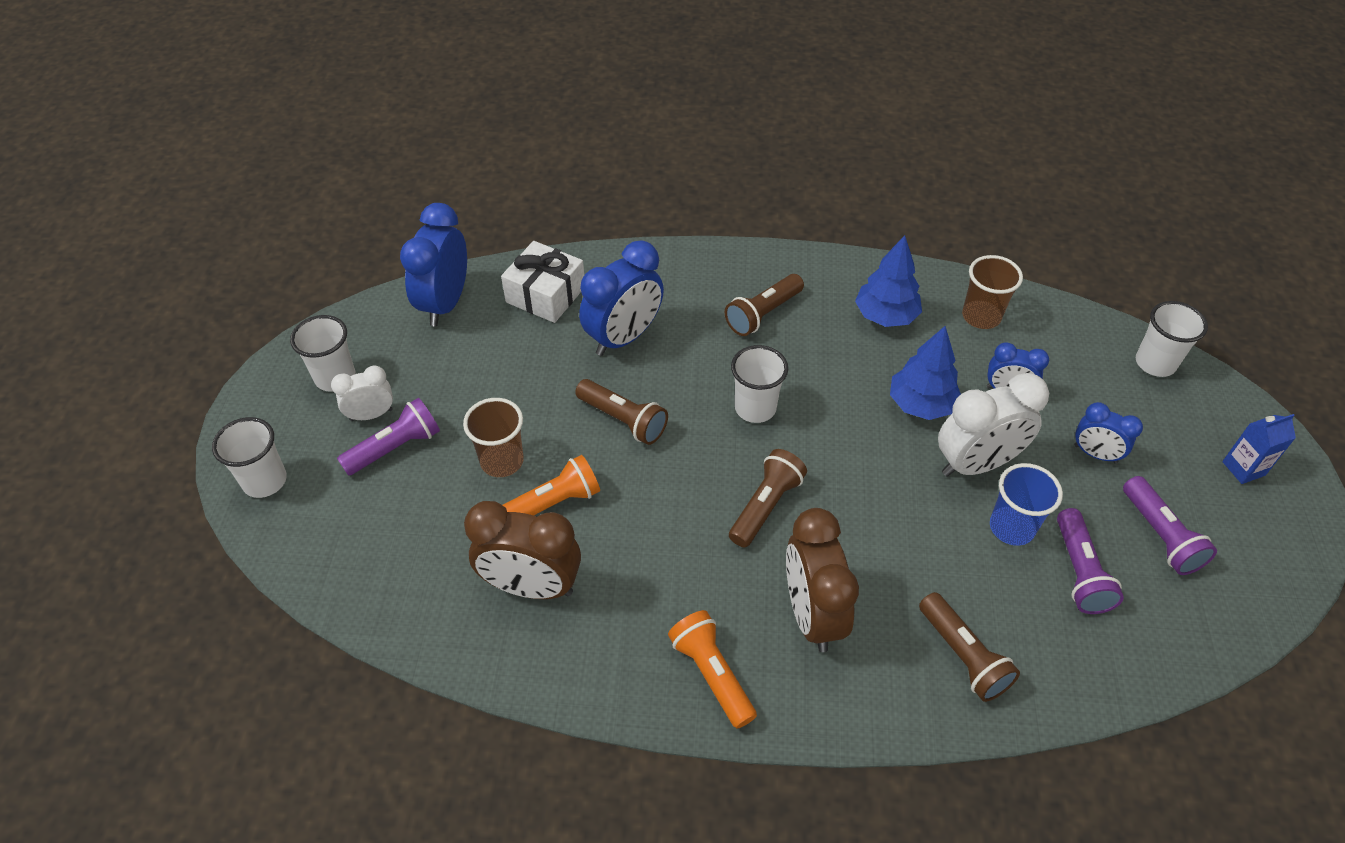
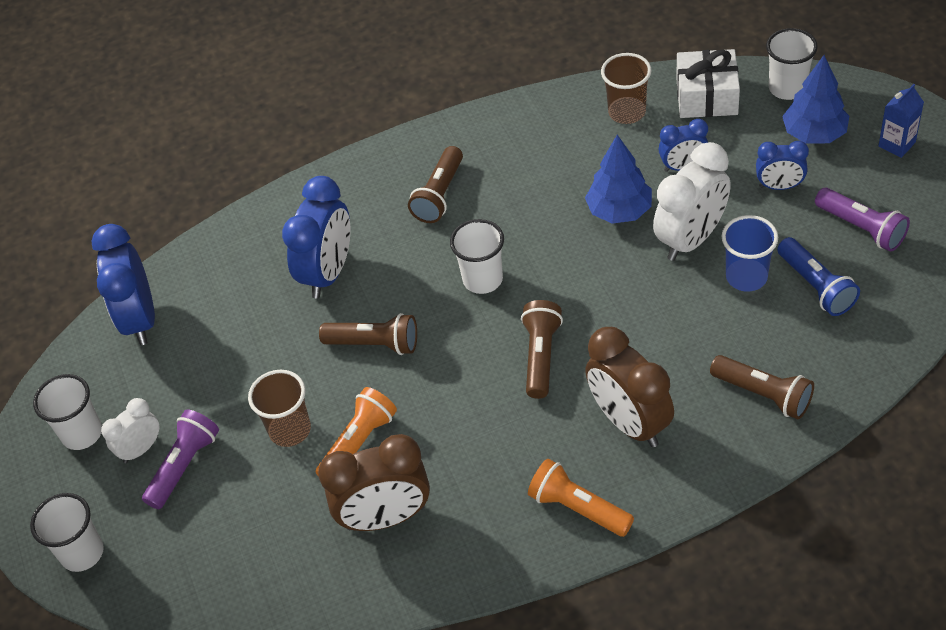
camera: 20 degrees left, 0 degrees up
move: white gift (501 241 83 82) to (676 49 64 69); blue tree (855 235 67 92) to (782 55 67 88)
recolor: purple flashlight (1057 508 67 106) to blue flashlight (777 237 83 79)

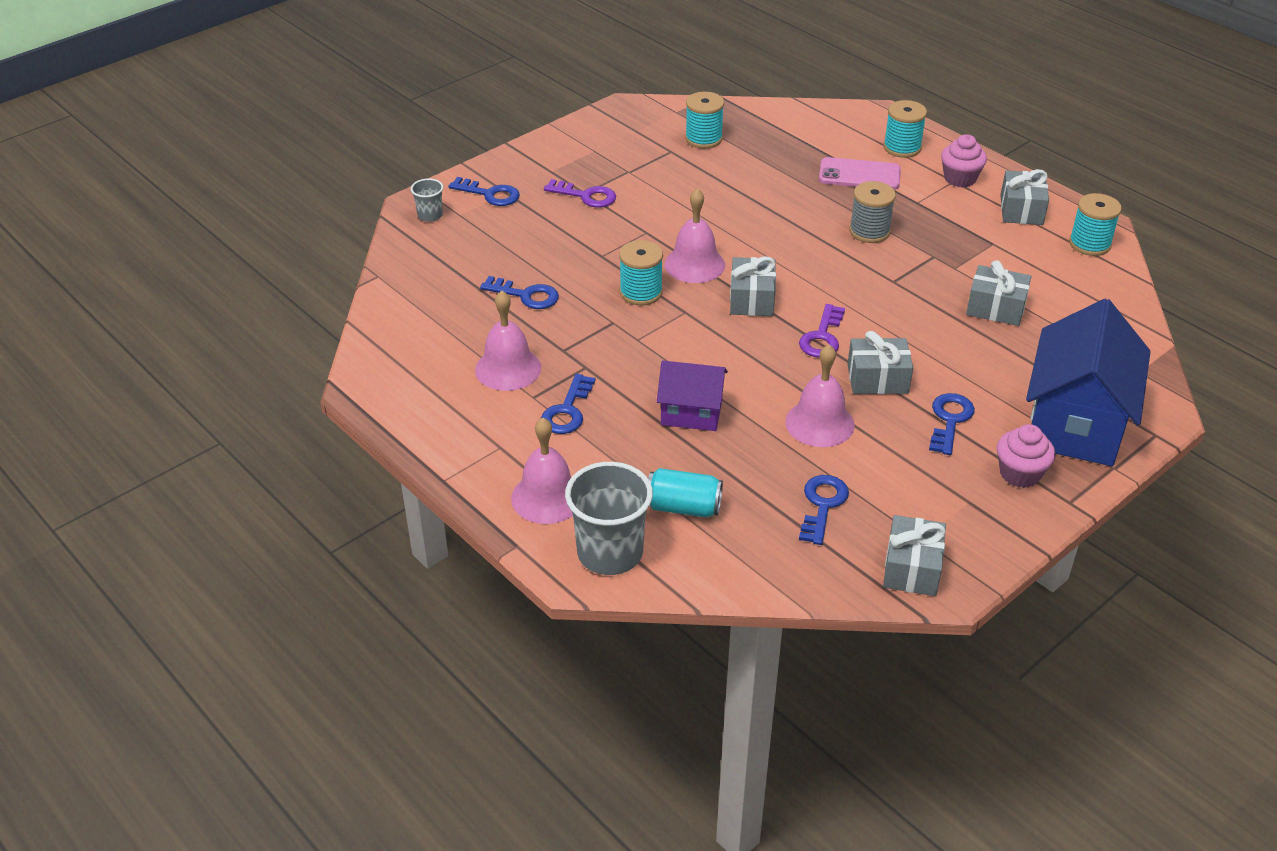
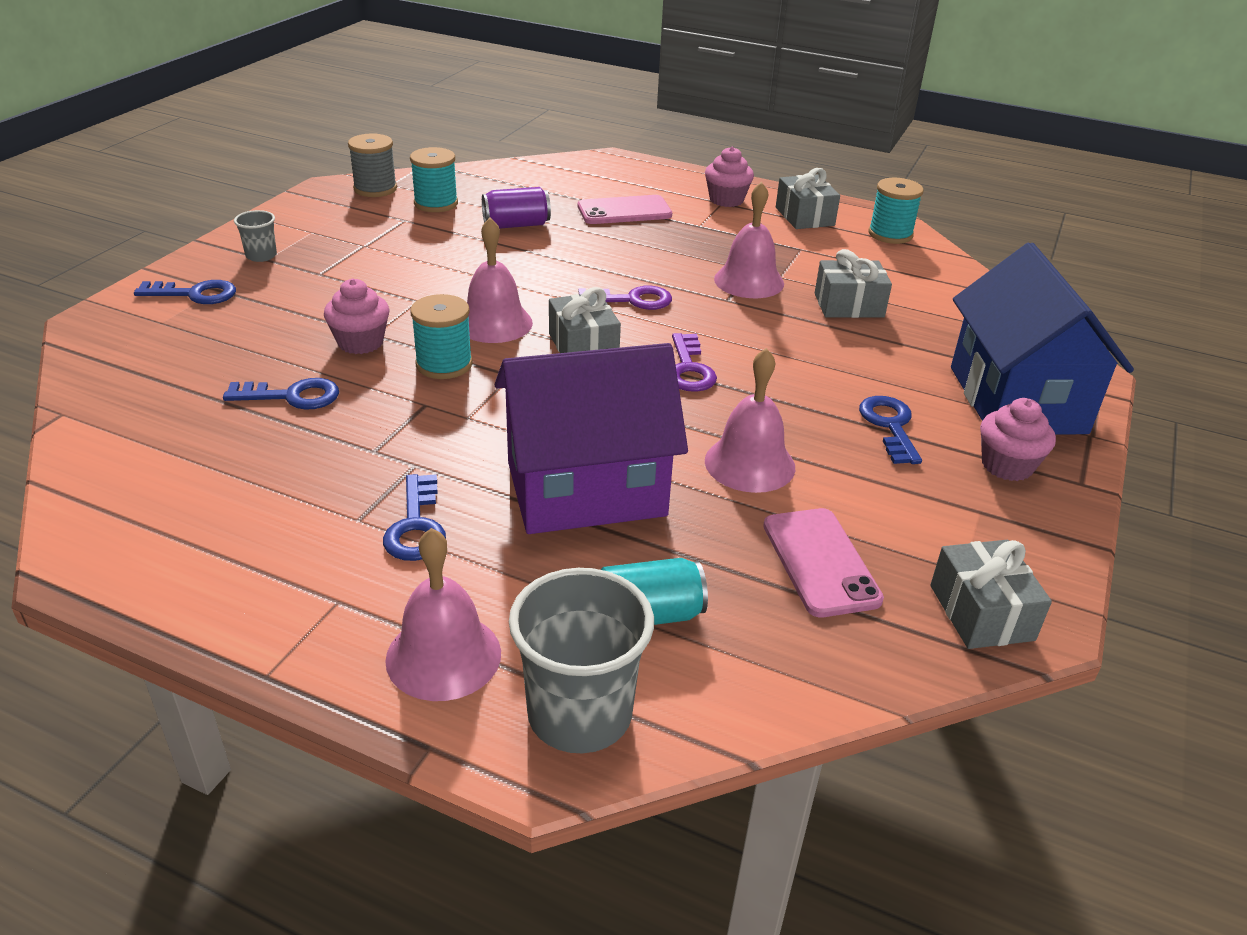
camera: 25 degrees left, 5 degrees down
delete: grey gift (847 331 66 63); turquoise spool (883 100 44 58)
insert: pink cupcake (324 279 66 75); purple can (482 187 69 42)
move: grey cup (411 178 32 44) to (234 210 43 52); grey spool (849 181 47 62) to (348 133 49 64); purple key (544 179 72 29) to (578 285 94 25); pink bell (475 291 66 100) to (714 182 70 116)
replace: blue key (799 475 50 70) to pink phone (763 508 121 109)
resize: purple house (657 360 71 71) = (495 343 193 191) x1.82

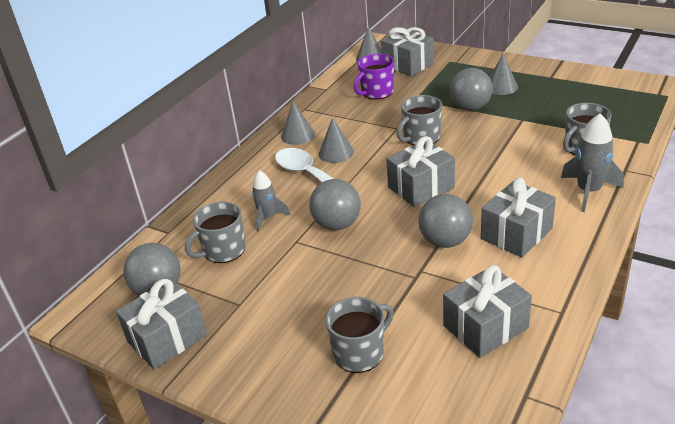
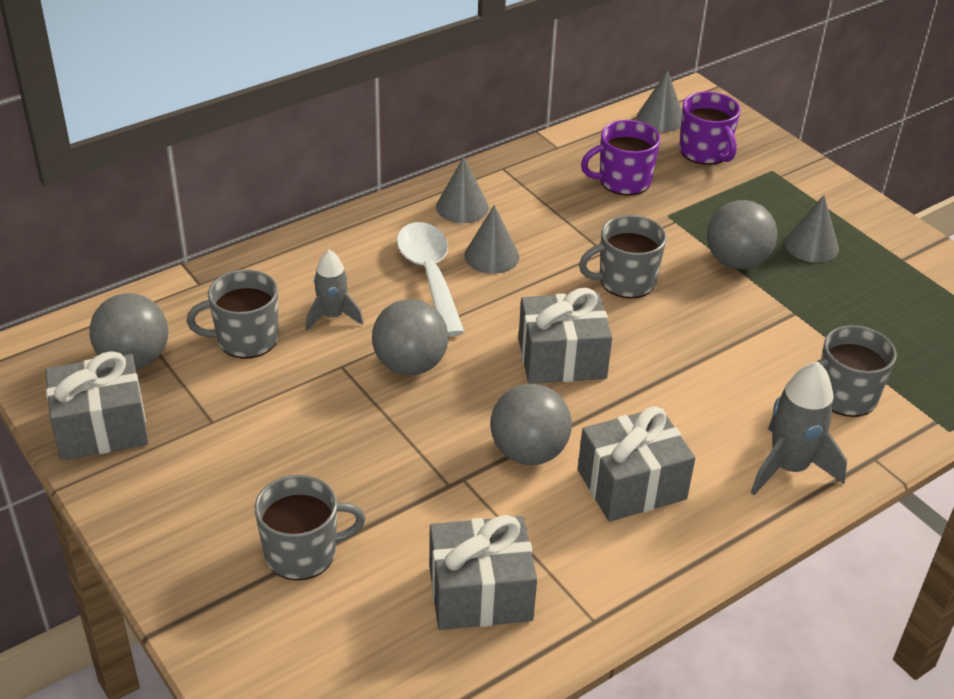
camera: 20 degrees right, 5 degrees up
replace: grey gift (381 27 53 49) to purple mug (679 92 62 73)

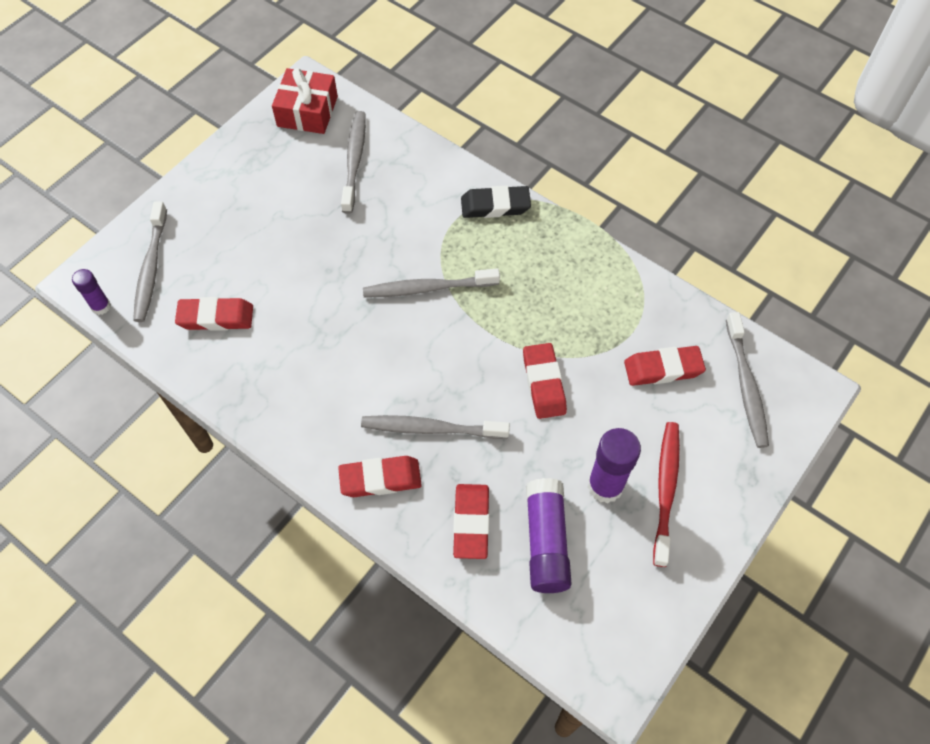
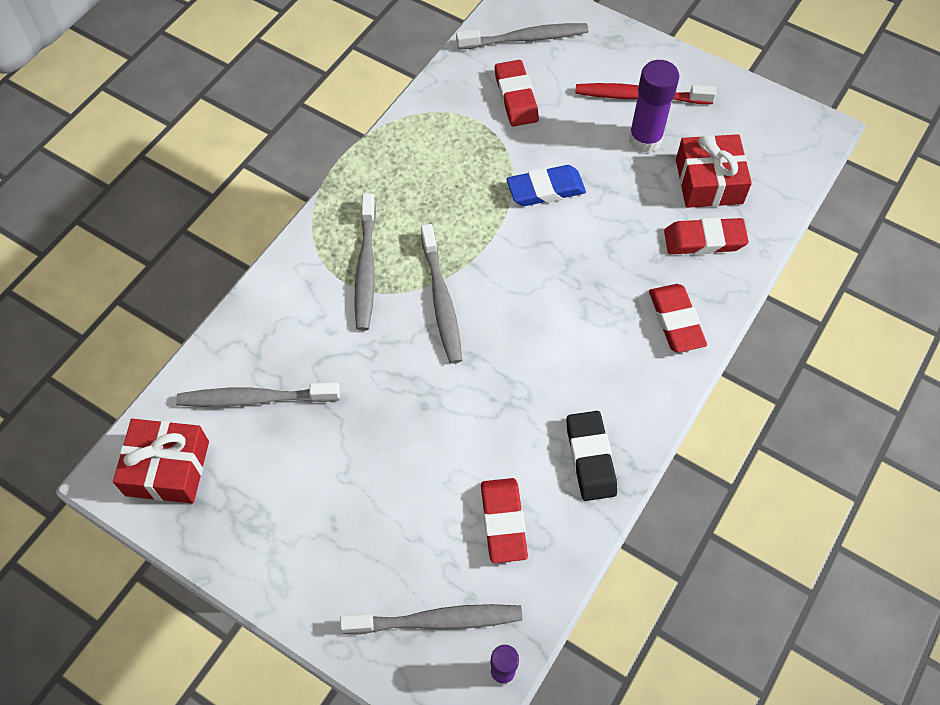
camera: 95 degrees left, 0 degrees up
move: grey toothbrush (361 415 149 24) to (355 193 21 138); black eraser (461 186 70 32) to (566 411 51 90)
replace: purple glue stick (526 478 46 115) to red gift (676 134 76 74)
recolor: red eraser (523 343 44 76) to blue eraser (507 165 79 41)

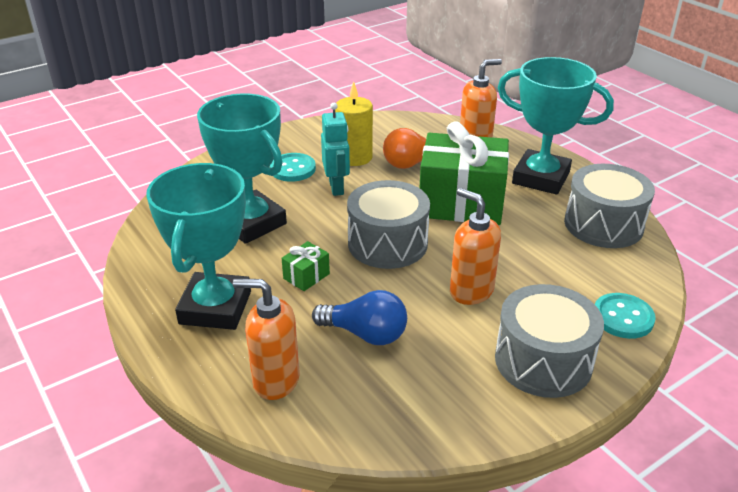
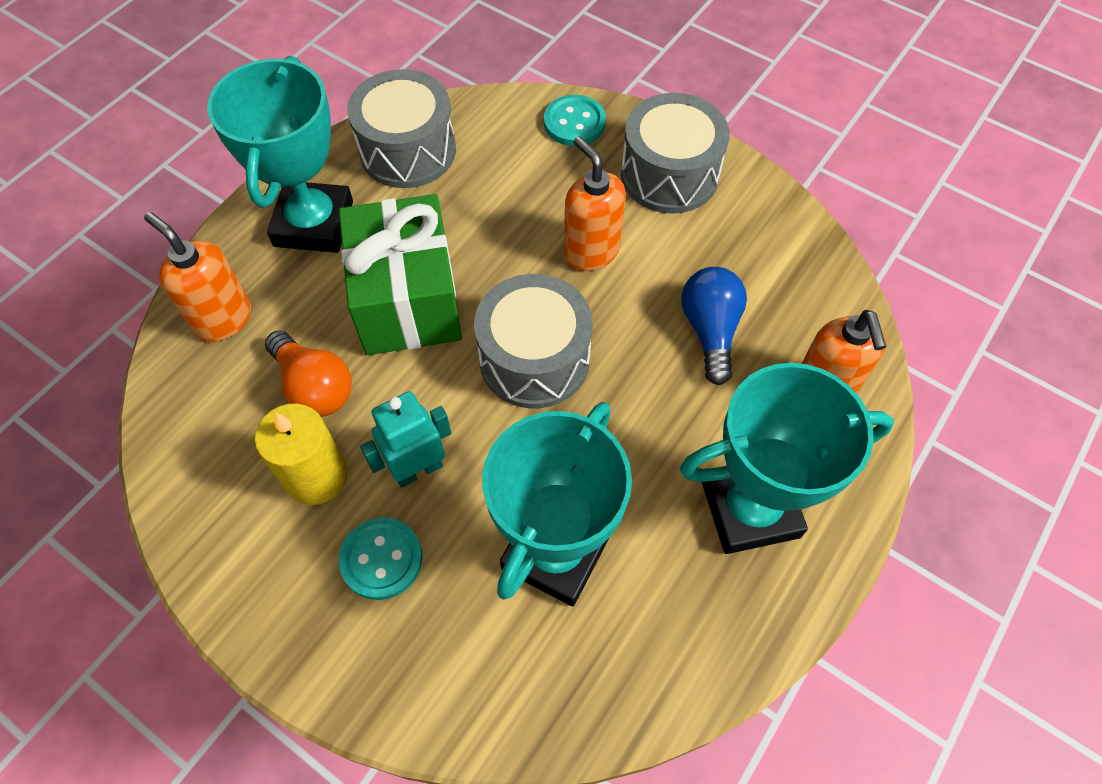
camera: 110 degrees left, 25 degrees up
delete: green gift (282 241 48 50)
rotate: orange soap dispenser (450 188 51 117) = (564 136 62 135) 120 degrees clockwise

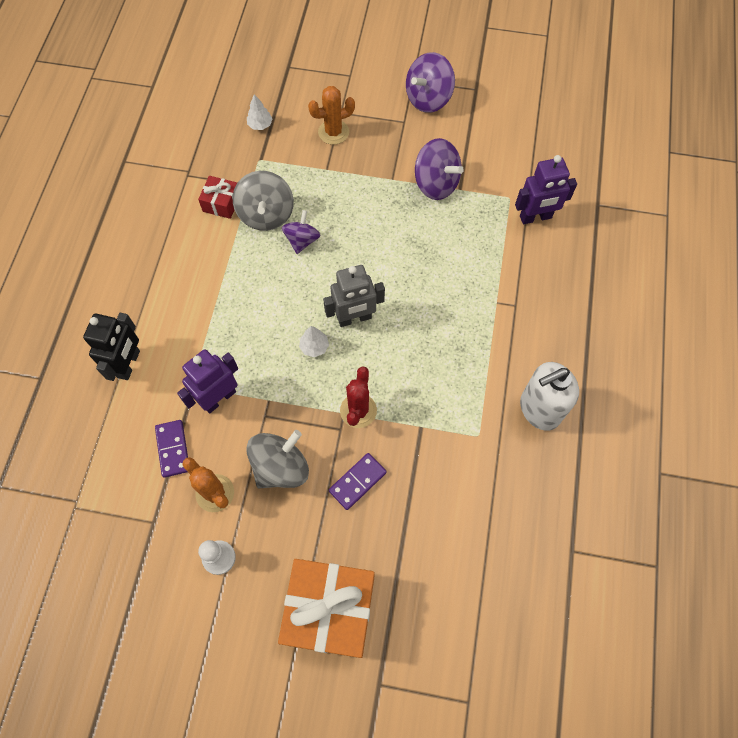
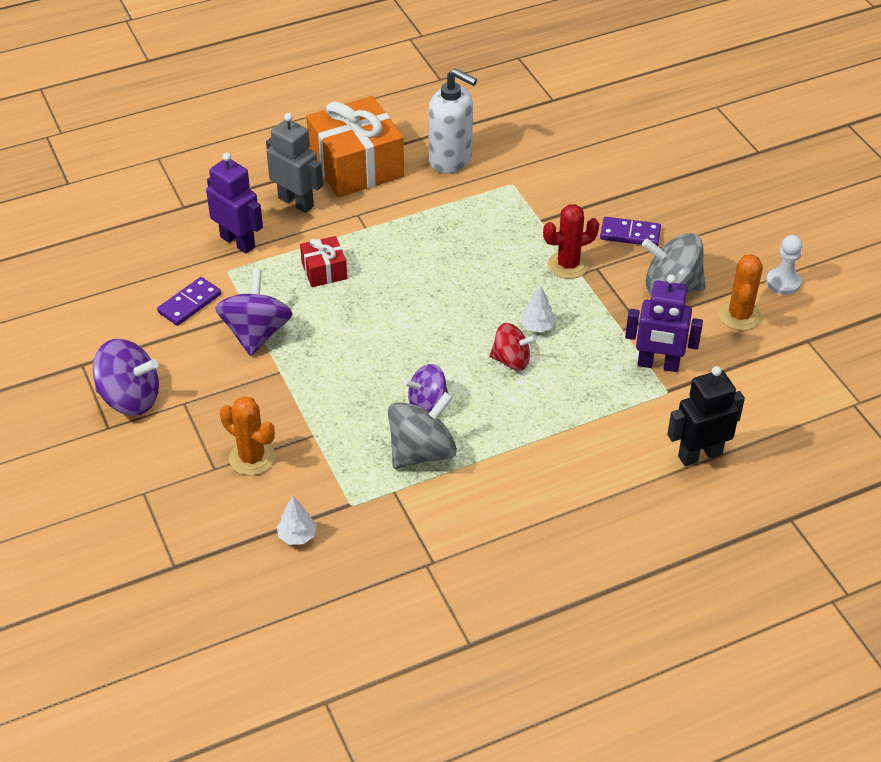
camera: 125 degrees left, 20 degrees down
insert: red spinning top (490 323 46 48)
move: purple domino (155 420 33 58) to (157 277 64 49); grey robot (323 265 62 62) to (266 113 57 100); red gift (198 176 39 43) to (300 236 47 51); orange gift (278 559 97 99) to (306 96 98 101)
--------------------------------
Take the lines of the material above from the first through the one containing "move: white gift", both included, and print them exactly without the pictures.

camera: 20 degrees left, 0 degrees up
move: white gift (501 241 83 82) to (676 49 64 69); blue tree (855 235 67 92) to (782 55 67 88)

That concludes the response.